[MATERIAL FOR THE TASK Boundary: Start]

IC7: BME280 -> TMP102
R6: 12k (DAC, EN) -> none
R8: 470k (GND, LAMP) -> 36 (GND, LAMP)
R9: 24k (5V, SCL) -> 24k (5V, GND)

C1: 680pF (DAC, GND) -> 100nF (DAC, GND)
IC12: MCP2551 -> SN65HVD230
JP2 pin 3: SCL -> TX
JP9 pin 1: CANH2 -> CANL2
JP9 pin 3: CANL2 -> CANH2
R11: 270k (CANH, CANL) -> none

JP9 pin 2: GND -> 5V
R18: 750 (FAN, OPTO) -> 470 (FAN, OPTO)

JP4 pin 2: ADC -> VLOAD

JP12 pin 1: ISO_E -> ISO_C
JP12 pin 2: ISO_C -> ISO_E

[MATERIAL FOR THE TASK Boundary: End]

TASK DESCRIPTION —
From the line that contains "IC12: MCP2551 -> SN65HVD230" through the last line of the listing, every line is to be restated word for word, both ends included.

OUTPUT FOR THIS TASK —
IC12: MCP2551 -> SN65HVD230
JP2 pin 3: SCL -> TX
JP9 pin 1: CANH2 -> CANL2
JP9 pin 3: CANL2 -> CANH2
R11: 270k (CANH, CANL) -> none

JP9 pin 2: GND -> 5V
R18: 750 (FAN, OPTO) -> 470 (FAN, OPTO)

JP4 pin 2: ADC -> VLOAD

JP12 pin 1: ISO_E -> ISO_C
JP12 pin 2: ISO_C -> ISO_E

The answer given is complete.